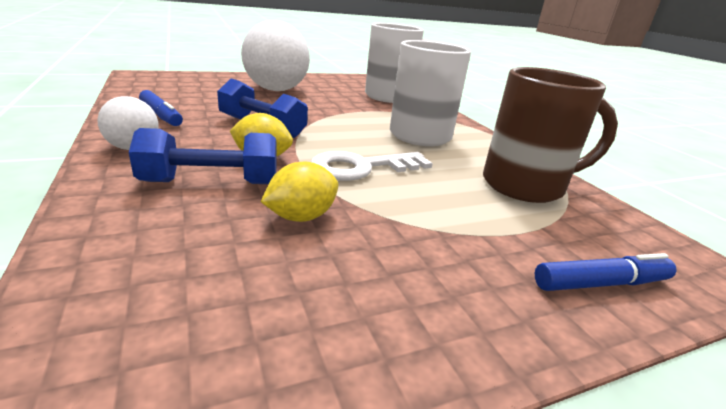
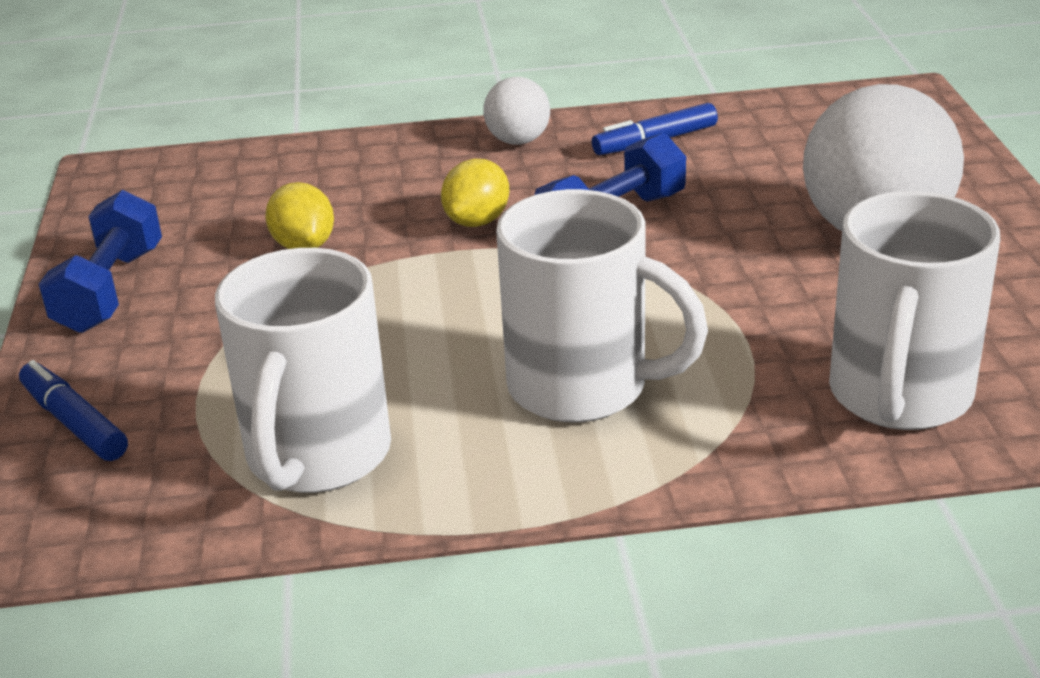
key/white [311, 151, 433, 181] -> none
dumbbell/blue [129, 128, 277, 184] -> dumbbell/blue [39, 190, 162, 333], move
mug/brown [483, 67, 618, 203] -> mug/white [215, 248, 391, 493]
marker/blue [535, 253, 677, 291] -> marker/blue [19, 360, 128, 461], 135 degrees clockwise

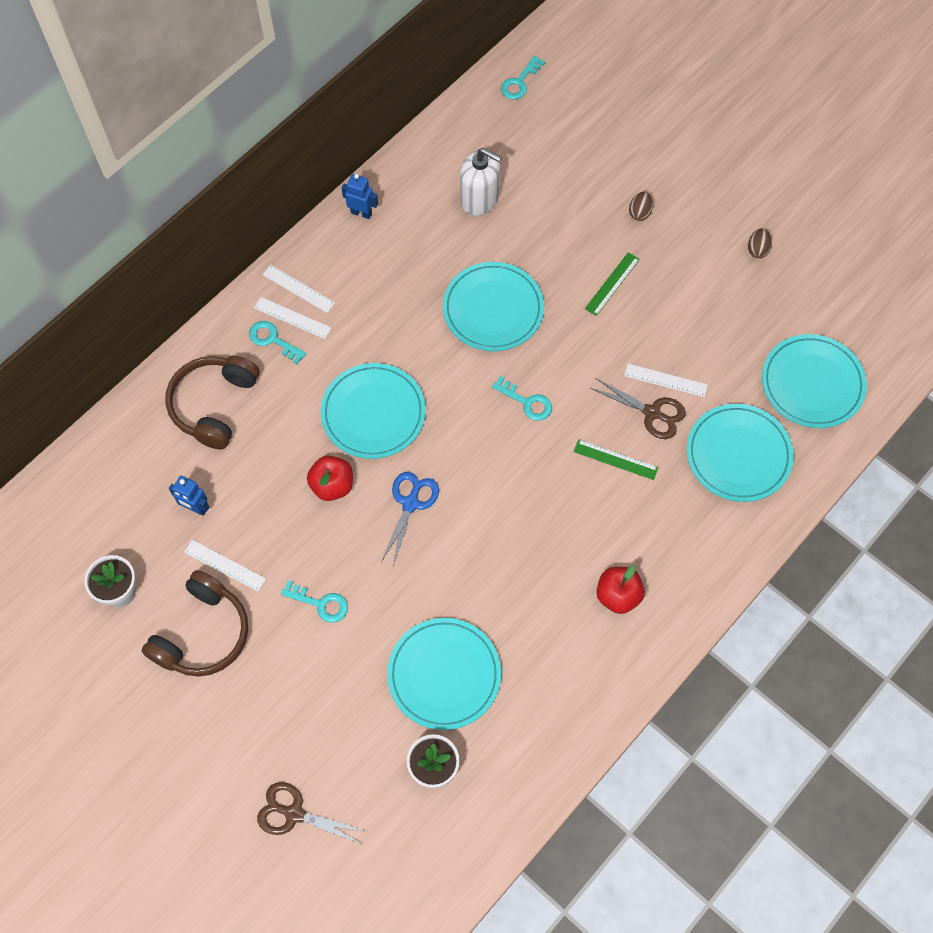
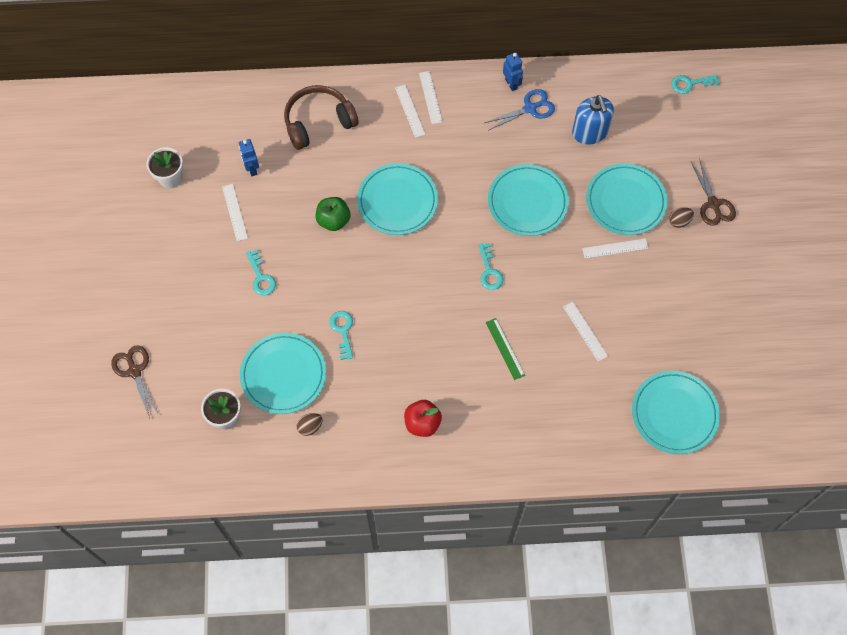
headphones/brown [142, 570, 248, 677] -> none
key/turquoise [249, 321, 306, 364] -> key/turquoise [330, 311, 353, 360], move
scissors/blue [381, 472, 439, 565] -> scissors/blue [485, 89, 555, 130], move
scissors/brown [591, 378, 686, 439] -> scissors/brown [691, 159, 736, 226], move
plate/turquoise [686, 404, 794, 502] -> plate/turquoise [586, 163, 667, 235], move
egg/brown [748, 228, 772, 258] -> egg/brown [297, 413, 322, 436], move
apple/red [307, 455, 353, 501] -> apple/green [316, 197, 351, 231]
soap dispenser/white [460, 148, 502, 216] -> soap dispenser/blue [572, 95, 614, 144]
ruler/green [585, 252, 640, 316] -> ruler/white [582, 238, 648, 259]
___
**What is expected**
Word for word, give back each entry from above, but skip any picture.

**Task solution**
key/white [311, 151, 433, 181] -> none
dumbbell/blue [129, 128, 277, 184] -> dumbbell/blue [39, 190, 162, 333], move
mug/brown [483, 67, 618, 203] -> mug/white [215, 248, 391, 493]
marker/blue [535, 253, 677, 291] -> marker/blue [19, 360, 128, 461], 135 degrees clockwise

headphones/brown [142, 570, 248, 677] -> none
key/turquoise [249, 321, 306, 364] -> key/turquoise [330, 311, 353, 360], move
scissors/blue [381, 472, 439, 565] -> scissors/blue [485, 89, 555, 130], move
scissors/brown [591, 378, 686, 439] -> scissors/brown [691, 159, 736, 226], move
plate/turquoise [686, 404, 794, 502] -> plate/turquoise [586, 163, 667, 235], move
egg/brown [748, 228, 772, 258] -> egg/brown [297, 413, 322, 436], move
apple/red [307, 455, 353, 501] -> apple/green [316, 197, 351, 231]
soap dispenser/white [460, 148, 502, 216] -> soap dispenser/blue [572, 95, 614, 144]
ruler/green [585, 252, 640, 316] -> ruler/white [582, 238, 648, 259]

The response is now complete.